- **Input data**:
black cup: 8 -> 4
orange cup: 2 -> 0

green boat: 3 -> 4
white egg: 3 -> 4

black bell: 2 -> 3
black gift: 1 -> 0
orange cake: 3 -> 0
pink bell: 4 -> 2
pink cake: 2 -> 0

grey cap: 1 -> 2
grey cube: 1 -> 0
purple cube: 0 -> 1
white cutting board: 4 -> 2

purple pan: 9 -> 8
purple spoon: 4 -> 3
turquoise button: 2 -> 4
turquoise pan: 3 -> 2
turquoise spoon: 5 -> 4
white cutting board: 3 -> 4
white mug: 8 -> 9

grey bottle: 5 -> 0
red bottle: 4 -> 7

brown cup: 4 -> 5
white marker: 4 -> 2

- **About this task**: Write out, without alteration, the line that contains "grey cap: 1 -> 2" and all subsequent lines down to the end of the data above.

- **Answer to this task**:
grey cap: 1 -> 2
grey cube: 1 -> 0
purple cube: 0 -> 1
white cutting board: 4 -> 2

purple pan: 9 -> 8
purple spoon: 4 -> 3
turquoise button: 2 -> 4
turquoise pan: 3 -> 2
turquoise spoon: 5 -> 4
white cutting board: 3 -> 4
white mug: 8 -> 9

grey bottle: 5 -> 0
red bottle: 4 -> 7

brown cup: 4 -> 5
white marker: 4 -> 2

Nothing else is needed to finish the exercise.